Locate the line that contains "none -> green tree [302,128,356,207]" in the entries below, then repeat it and every following line through the line that contains "none -> red screwdriver [301,320,513,437]", exactly, and no others.

======== EXTRACTED DATA ========

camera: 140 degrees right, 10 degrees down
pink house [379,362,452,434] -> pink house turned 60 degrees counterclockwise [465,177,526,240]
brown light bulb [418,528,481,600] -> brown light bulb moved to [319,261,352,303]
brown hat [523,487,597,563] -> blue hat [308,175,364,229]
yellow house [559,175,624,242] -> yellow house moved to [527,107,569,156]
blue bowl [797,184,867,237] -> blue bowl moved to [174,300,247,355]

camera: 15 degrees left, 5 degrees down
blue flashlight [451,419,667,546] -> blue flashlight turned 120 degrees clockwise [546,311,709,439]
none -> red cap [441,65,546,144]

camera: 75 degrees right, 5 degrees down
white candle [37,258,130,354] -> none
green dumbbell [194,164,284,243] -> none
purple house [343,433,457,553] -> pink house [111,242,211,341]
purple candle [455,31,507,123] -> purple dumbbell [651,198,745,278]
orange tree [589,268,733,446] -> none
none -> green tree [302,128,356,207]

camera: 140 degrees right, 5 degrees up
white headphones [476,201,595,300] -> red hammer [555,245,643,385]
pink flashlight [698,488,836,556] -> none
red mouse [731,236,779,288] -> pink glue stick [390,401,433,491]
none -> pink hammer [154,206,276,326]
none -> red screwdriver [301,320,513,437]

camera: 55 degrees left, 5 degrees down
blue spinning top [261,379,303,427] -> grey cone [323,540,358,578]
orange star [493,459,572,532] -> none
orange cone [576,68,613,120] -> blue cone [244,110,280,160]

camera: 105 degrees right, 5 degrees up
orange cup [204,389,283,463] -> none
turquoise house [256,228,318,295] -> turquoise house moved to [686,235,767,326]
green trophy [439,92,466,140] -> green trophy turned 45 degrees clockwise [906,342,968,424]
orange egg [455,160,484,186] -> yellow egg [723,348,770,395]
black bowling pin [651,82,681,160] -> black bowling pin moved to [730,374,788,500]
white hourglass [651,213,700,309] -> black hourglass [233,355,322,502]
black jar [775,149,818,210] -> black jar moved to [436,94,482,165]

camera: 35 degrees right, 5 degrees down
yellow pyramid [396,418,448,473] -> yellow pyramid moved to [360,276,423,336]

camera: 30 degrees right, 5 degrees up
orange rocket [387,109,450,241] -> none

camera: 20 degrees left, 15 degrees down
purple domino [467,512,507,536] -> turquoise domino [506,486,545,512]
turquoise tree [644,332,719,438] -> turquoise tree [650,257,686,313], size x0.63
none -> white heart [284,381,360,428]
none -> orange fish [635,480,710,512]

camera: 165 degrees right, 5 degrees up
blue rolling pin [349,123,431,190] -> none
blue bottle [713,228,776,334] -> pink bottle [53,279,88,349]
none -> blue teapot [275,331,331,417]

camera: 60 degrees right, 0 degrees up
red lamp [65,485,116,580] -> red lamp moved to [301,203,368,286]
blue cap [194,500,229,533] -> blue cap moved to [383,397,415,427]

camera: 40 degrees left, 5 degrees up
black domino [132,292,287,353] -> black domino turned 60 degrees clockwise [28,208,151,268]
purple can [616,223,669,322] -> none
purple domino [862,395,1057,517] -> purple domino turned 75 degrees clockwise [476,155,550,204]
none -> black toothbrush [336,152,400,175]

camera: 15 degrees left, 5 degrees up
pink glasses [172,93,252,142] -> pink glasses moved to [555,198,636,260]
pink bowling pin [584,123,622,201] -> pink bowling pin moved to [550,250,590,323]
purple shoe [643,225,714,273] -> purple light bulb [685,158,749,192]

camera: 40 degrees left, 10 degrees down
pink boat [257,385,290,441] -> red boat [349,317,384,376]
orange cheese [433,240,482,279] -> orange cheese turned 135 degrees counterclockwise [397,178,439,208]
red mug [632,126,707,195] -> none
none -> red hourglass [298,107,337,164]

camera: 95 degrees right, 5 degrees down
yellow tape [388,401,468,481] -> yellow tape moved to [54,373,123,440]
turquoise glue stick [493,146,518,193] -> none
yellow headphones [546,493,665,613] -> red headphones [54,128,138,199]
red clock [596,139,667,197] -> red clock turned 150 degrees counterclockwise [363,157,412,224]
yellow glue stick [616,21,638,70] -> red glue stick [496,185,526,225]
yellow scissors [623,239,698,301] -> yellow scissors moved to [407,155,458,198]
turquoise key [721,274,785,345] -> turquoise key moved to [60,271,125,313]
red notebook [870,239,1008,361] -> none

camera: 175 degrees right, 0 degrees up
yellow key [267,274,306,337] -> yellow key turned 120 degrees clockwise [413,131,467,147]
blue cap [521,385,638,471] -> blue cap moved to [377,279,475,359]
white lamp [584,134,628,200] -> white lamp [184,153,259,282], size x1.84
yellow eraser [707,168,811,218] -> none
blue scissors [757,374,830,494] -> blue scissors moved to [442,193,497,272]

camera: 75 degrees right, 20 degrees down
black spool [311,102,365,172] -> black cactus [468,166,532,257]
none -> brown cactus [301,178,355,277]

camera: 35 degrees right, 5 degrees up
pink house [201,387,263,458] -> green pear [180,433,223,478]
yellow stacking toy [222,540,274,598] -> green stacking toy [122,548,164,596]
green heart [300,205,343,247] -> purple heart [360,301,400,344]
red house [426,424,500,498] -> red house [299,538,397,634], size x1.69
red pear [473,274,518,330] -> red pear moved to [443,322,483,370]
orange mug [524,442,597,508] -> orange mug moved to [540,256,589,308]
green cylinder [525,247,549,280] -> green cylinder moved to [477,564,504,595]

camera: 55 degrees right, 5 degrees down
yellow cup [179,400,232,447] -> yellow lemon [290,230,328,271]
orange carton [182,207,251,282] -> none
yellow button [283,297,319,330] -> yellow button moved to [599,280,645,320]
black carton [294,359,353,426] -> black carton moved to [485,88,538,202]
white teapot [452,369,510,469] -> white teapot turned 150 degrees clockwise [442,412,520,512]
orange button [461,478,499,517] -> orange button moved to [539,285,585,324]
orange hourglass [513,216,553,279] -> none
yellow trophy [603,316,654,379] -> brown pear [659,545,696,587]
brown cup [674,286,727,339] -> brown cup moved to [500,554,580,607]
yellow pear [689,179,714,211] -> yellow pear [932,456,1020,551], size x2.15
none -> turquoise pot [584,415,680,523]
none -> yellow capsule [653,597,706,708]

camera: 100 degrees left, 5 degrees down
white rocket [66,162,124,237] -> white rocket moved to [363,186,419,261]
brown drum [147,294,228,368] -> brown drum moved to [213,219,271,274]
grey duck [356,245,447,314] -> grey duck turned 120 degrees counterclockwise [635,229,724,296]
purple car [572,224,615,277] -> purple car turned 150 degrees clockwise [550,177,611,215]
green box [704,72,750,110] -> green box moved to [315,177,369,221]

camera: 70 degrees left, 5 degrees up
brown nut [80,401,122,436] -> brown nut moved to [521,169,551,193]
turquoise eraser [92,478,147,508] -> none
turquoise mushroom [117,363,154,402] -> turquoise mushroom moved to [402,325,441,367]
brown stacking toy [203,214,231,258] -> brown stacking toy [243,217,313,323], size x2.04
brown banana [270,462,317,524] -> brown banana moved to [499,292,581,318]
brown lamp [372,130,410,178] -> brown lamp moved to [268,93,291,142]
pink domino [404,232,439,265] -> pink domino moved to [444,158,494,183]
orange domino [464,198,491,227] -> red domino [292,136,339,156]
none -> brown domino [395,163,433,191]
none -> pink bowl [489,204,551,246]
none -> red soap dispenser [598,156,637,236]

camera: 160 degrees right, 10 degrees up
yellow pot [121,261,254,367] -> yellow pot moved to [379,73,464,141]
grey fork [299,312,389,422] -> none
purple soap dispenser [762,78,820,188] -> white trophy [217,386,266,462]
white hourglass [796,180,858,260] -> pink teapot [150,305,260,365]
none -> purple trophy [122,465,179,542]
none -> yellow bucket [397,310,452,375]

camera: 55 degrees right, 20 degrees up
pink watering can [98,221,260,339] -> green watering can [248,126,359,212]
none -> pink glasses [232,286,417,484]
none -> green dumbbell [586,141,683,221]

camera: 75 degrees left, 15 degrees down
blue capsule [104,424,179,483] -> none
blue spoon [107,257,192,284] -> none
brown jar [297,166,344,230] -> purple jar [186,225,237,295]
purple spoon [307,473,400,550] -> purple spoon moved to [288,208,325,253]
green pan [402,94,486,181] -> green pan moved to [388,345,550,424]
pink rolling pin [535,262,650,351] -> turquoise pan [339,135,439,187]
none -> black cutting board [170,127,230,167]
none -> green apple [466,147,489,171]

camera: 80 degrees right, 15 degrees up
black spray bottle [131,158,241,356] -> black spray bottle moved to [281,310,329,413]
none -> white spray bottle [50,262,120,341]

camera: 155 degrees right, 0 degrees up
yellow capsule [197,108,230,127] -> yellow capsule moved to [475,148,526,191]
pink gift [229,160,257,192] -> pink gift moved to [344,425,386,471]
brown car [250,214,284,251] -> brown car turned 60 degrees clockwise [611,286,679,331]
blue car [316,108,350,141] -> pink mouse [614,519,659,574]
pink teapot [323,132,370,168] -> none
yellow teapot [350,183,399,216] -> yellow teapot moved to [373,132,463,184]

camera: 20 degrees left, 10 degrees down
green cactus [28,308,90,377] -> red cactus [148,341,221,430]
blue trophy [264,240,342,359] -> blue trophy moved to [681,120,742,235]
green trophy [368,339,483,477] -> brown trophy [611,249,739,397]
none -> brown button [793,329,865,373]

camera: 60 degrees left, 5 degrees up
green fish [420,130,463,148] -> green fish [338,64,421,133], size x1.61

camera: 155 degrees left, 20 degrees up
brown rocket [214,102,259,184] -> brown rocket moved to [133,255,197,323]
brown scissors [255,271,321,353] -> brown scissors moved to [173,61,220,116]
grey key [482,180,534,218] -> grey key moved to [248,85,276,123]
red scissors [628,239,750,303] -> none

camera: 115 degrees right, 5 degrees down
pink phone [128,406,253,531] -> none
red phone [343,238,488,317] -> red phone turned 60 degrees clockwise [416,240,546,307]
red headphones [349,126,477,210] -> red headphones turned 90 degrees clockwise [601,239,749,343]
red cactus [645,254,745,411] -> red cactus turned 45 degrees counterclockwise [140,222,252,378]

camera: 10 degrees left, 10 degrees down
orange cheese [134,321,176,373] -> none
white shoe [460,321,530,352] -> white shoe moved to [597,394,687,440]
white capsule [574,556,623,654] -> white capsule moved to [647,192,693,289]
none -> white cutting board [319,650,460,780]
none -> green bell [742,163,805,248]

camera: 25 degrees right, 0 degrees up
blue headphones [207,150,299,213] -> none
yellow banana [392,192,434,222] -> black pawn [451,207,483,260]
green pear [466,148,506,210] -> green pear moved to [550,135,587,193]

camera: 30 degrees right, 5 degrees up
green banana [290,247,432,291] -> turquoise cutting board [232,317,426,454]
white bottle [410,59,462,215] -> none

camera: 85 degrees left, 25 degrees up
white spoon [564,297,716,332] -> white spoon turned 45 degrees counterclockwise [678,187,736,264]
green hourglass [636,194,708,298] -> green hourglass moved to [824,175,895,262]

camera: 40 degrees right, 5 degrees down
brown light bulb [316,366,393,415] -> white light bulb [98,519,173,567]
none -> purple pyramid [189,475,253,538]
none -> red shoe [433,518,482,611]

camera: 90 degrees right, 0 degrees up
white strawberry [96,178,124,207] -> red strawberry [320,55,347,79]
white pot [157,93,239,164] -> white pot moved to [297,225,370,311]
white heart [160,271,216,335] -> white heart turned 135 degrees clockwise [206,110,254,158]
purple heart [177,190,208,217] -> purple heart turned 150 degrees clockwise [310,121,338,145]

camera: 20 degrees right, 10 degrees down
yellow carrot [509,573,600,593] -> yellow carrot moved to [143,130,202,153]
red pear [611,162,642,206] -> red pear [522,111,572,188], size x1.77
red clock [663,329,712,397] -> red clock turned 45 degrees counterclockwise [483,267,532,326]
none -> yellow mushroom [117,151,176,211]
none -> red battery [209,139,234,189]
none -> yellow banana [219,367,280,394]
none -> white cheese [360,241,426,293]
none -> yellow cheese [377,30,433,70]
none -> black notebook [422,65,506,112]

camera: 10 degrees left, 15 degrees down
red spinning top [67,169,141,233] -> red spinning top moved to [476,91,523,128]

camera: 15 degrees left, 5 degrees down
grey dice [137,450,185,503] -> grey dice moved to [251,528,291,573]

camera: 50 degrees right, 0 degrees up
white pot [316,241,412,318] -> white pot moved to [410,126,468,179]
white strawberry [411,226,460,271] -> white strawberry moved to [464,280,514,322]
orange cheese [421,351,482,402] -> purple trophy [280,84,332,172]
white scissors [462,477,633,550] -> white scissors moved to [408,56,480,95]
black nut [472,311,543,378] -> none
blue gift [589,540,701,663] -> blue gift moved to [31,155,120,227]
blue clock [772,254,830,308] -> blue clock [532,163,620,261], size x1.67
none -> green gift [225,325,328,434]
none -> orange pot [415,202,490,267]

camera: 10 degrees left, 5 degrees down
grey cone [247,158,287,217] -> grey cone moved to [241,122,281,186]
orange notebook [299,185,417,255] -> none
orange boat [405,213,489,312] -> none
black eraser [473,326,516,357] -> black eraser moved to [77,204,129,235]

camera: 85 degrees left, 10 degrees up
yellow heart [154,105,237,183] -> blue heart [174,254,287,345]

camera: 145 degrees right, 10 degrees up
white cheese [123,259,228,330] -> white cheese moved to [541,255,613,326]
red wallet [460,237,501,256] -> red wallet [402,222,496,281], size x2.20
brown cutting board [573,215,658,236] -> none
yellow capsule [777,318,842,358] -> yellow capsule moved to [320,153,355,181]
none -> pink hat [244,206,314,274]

========

■ EXERCISE SOLUTION
none -> green tree [302,128,356,207]

camera: 140 degrees right, 5 degrees up
white headphones [476,201,595,300] -> red hammer [555,245,643,385]
pink flashlight [698,488,836,556] -> none
red mouse [731,236,779,288] -> pink glue stick [390,401,433,491]
none -> pink hammer [154,206,276,326]
none -> red screwdriver [301,320,513,437]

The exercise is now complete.